◆ TASK ITEM
Everything in the listing below must be reproduced exactly, apart from its images.
------ MATERIAL FOR THE TASK ------
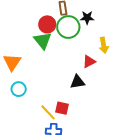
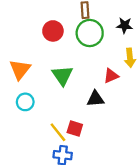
black star: (87, 18) -> (125, 25), moved
red circle: (47, 24) -> (53, 31), moved
green triangle: (43, 41) -> (62, 75), moved

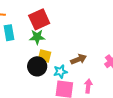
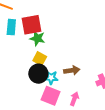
red square: (39, 19) -> (32, 25), moved
black circle: (37, 66) -> (38, 74), moved

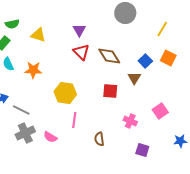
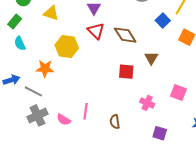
blue square: (145, 61) -> (163, 20), moved
orange star: (33, 70) -> (45, 68), moved
yellow hexagon: (65, 93) -> (67, 47), moved
pink square: (160, 111) -> (178, 92), turned -35
pink line: (74, 120) -> (86, 111), moved

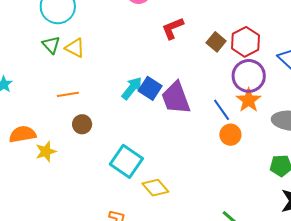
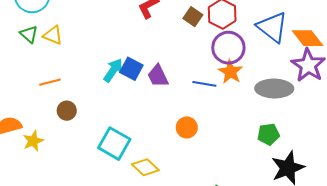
purple trapezoid: (176, 98) -> (158, 76), size x0.7
blue line: (222, 110) -> (204, 84), turned -40
orange circle: (230, 135) -> (187, 127), moved

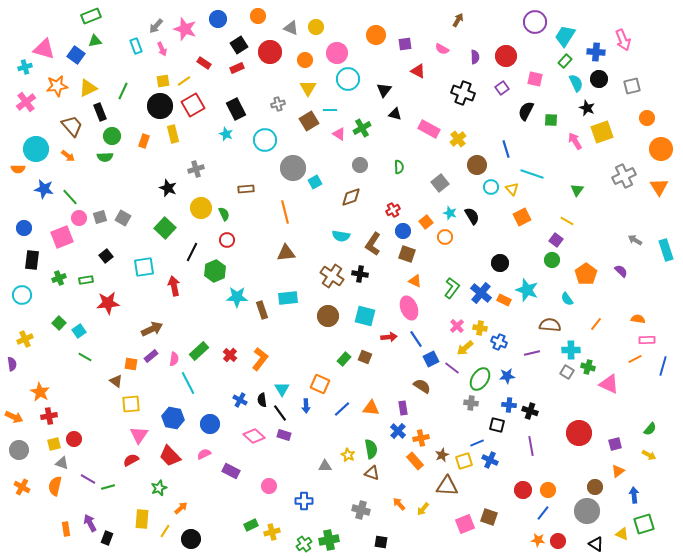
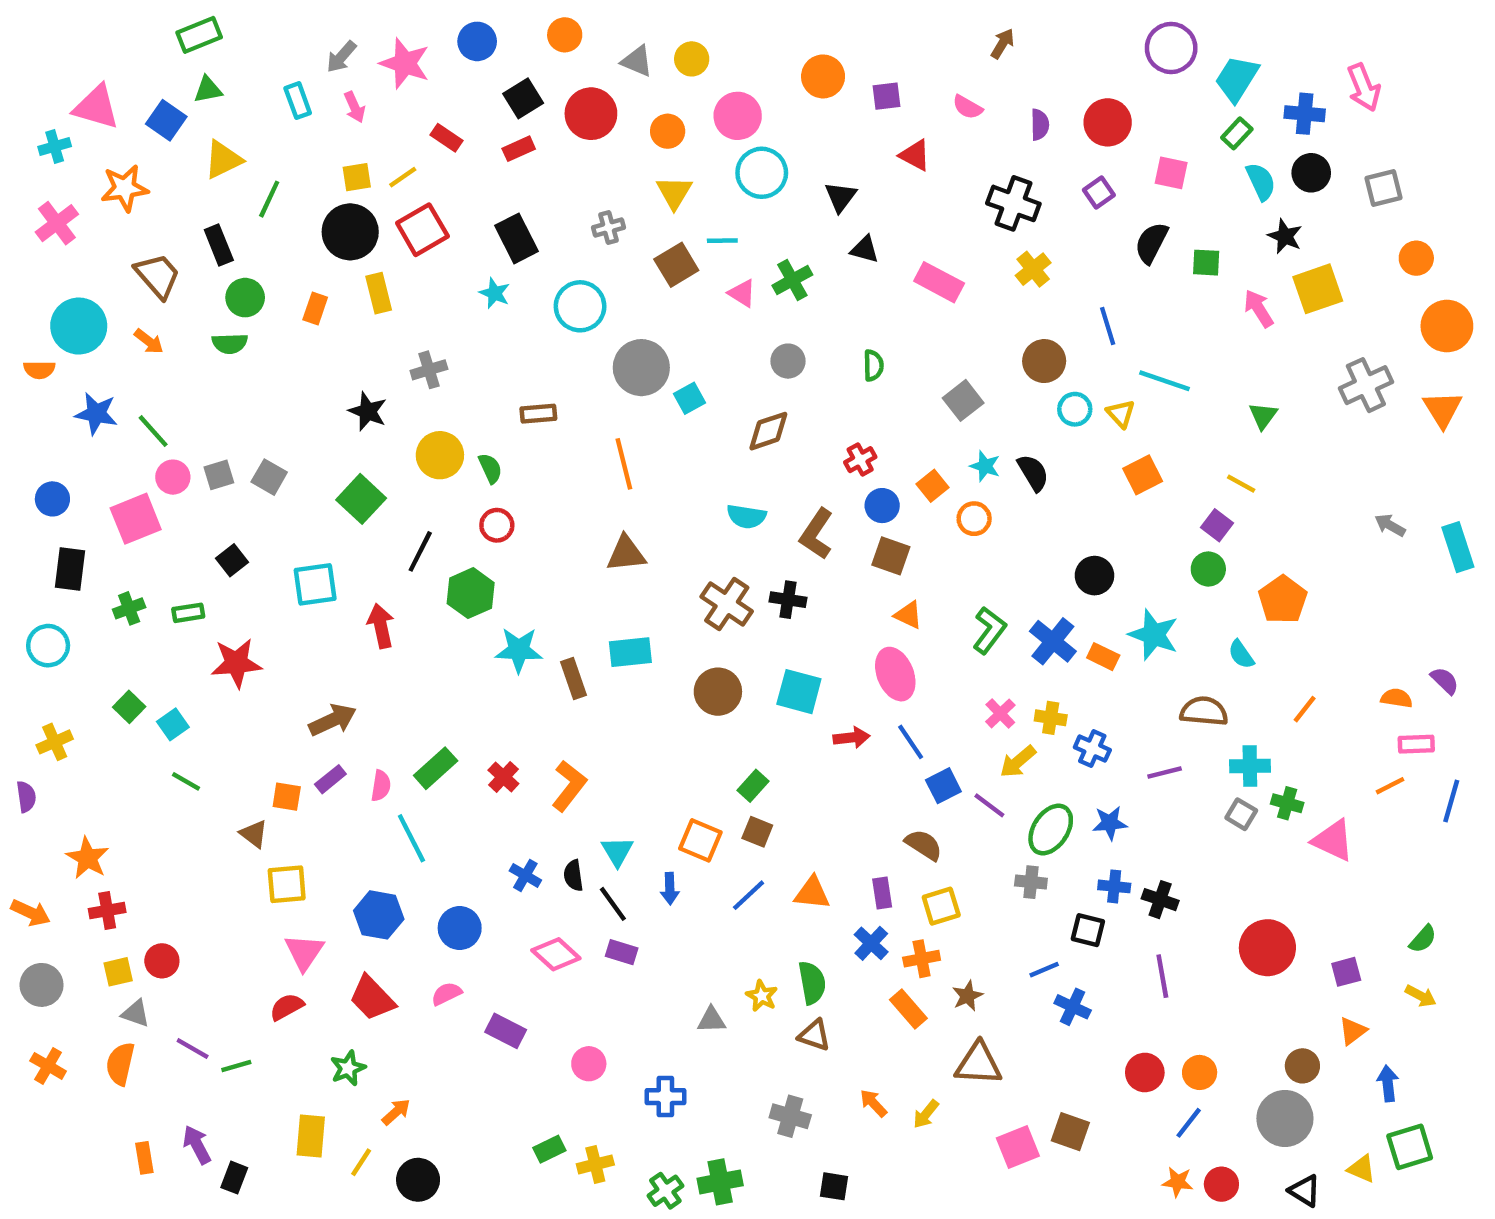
yellow triangle: (88, 88) -> (223, 160), moved
yellow cross: (458, 139) -> (1033, 269), moved
purple semicircle: (621, 271) -> (1445, 681), moved
brown square: (365, 357) -> (757, 832), moved
yellow square: (464, 461) -> (941, 906), moved

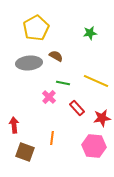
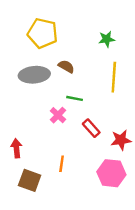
yellow pentagon: (36, 28) -> (43, 33), turned -30
yellow line: (96, 81) -> (114, 77), moved, turned 70

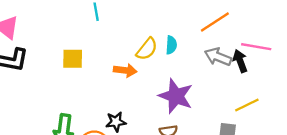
------
◆ WRITTEN RESPONSE
black star: (87, 18) -> (125, 25), moved
red circle: (47, 24) -> (53, 31), moved
green triangle: (43, 41) -> (62, 75), moved

red square: (39, 19) -> (32, 25), moved
black circle: (37, 66) -> (38, 74), moved

blue square: (145, 61) -> (163, 20), moved
orange star: (33, 70) -> (45, 68), moved
yellow hexagon: (65, 93) -> (67, 47), moved
pink square: (160, 111) -> (178, 92), turned -35
pink line: (74, 120) -> (86, 111), moved

purple trapezoid: (176, 98) -> (158, 76), size x0.7
blue line: (222, 110) -> (204, 84), turned -40
orange circle: (230, 135) -> (187, 127), moved

yellow triangle: (88, 88) -> (223, 160), moved
yellow cross: (458, 139) -> (1033, 269), moved
purple semicircle: (621, 271) -> (1445, 681), moved
brown square: (365, 357) -> (757, 832), moved
yellow square: (464, 461) -> (941, 906), moved

yellow pentagon: (36, 28) -> (43, 33), turned -30
yellow line: (96, 81) -> (114, 77), moved, turned 70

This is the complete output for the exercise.